- _Task directions_: Starting at the line that contains "none -> orange brick I7:I9 level 1", transcribe every remaining line of the data below exactly, and omit all pictures.

- _Record extracts_:
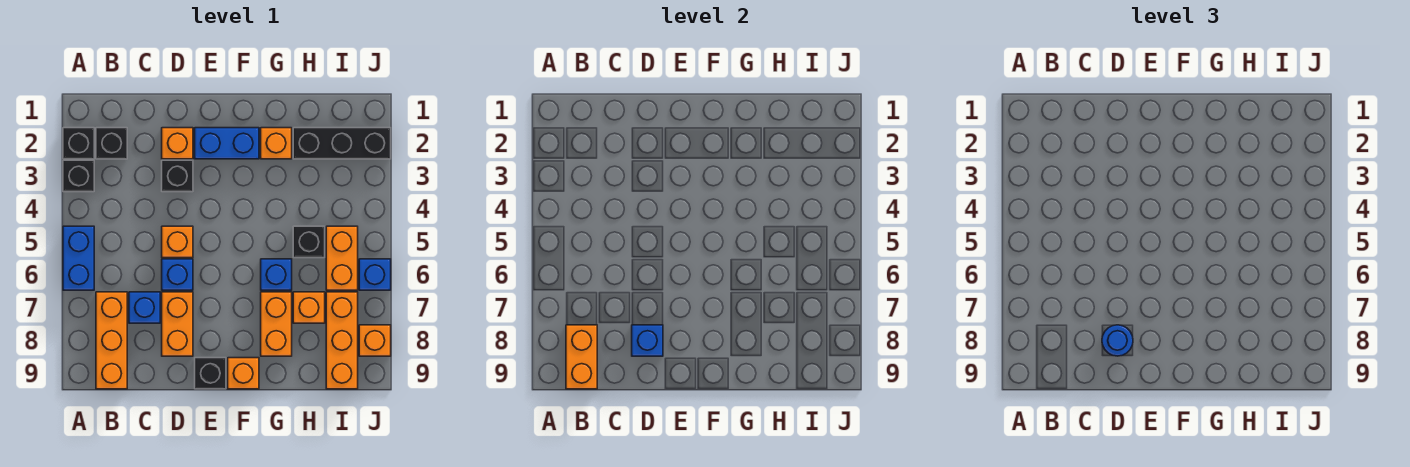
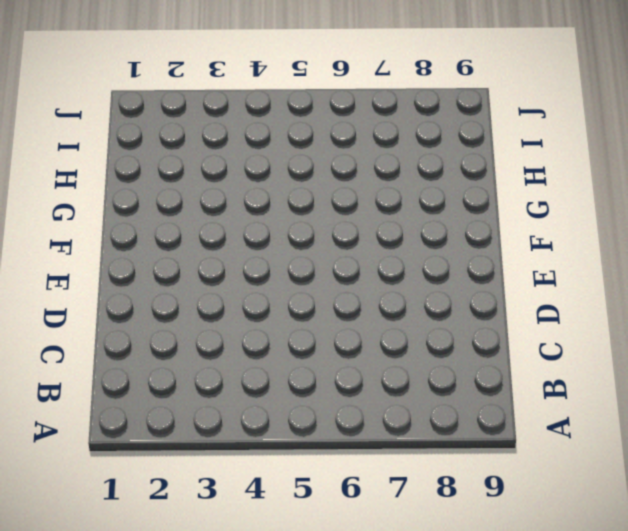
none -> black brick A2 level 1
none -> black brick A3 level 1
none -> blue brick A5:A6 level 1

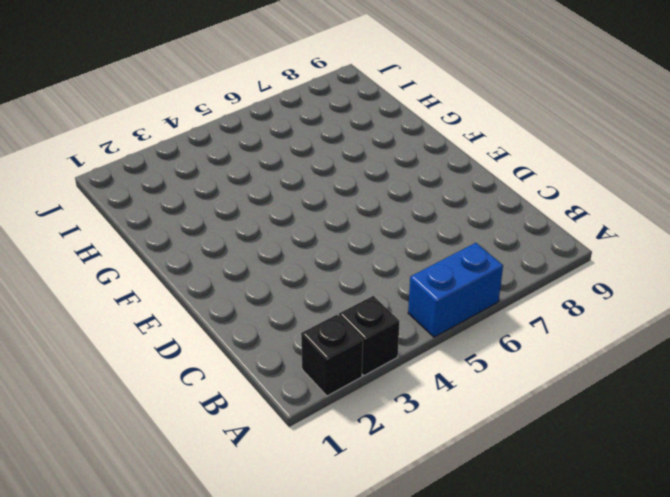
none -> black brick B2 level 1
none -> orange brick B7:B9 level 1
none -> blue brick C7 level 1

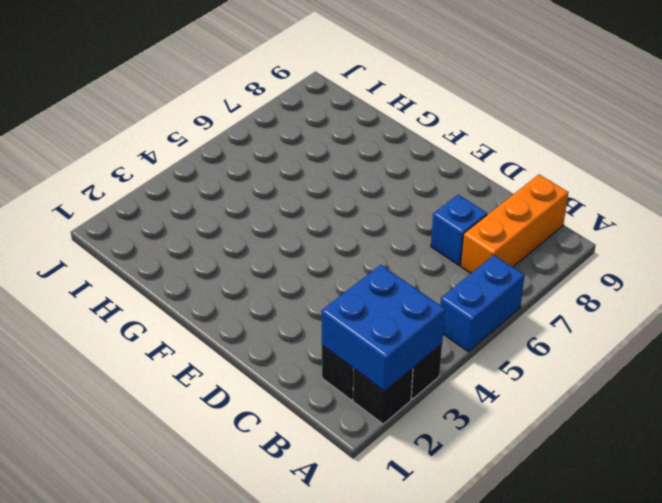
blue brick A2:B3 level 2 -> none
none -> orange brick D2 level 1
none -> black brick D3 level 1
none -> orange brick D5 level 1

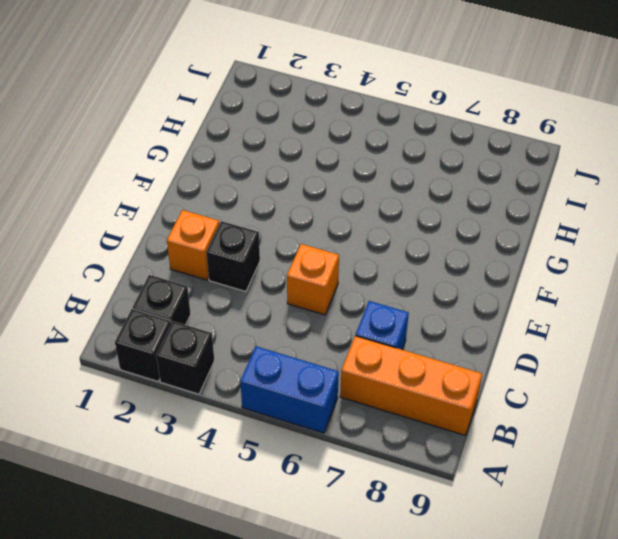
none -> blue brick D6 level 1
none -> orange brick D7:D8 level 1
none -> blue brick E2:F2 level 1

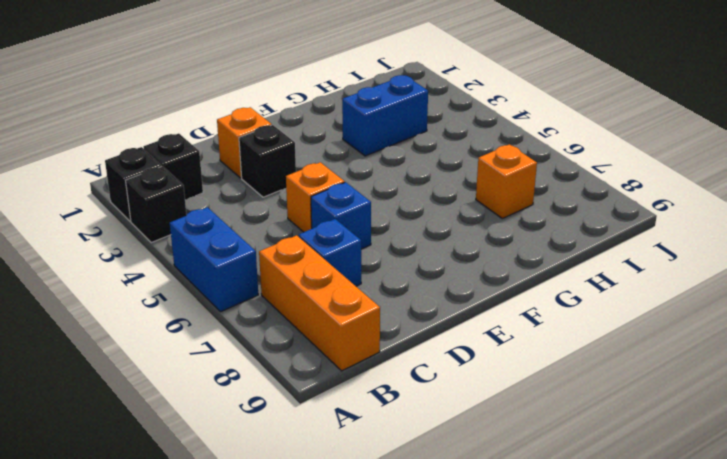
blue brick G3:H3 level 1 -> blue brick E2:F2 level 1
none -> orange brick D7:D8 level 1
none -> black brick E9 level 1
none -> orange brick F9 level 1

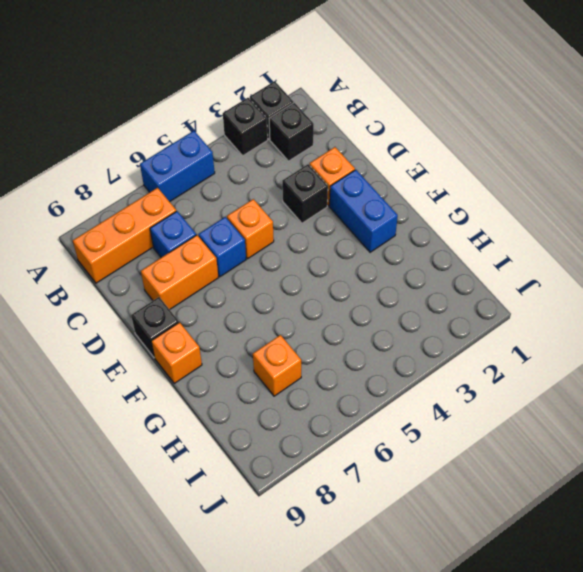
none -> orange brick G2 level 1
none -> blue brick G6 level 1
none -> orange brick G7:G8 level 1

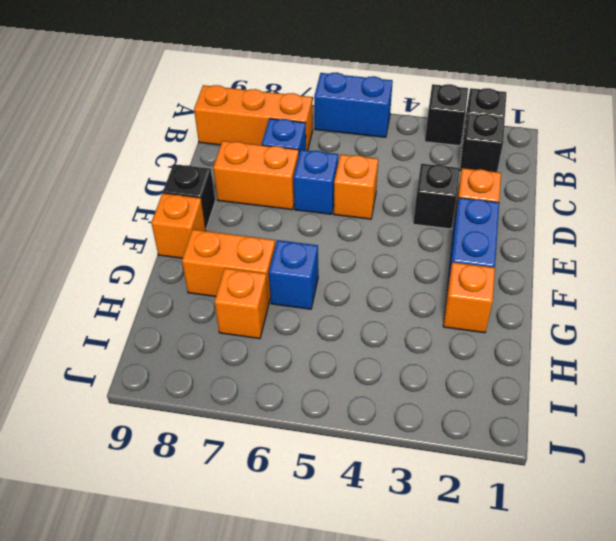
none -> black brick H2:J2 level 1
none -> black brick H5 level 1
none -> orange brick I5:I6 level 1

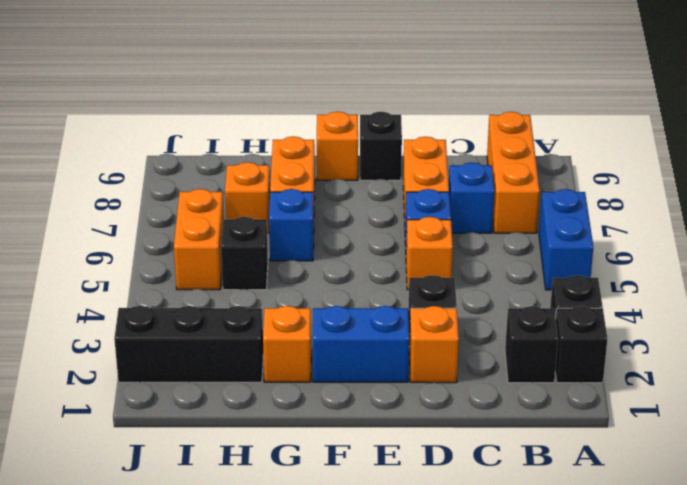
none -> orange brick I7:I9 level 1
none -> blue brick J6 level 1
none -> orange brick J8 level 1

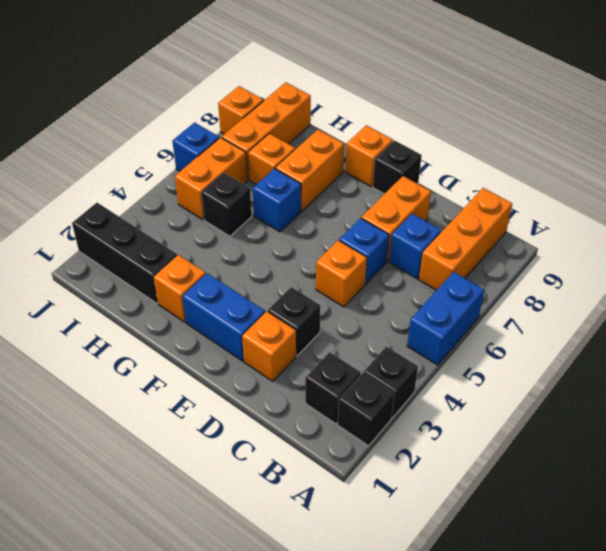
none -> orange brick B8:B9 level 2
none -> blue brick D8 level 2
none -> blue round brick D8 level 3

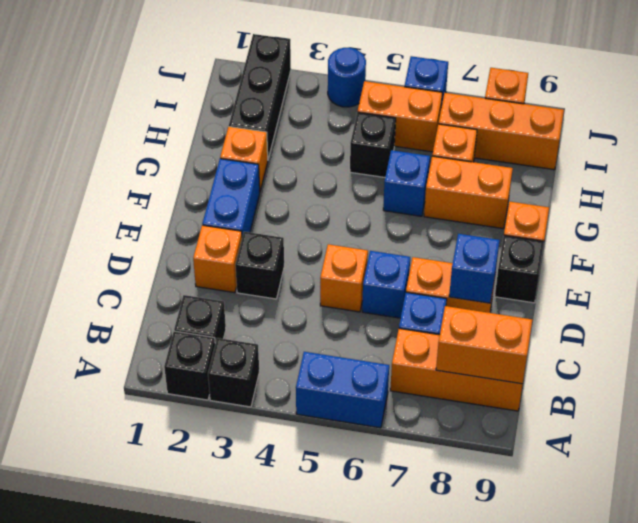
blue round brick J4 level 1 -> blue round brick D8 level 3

- _Your solution_:
none -> orange brick I7:I9 level 1
none -> blue brick J6 level 1
none -> orange brick J8 level 1

none -> orange brick B8:B9 level 2
none -> blue brick D8 level 2
none -> blue round brick D8 level 3

blue round brick J4 level 1 -> blue round brick D8 level 3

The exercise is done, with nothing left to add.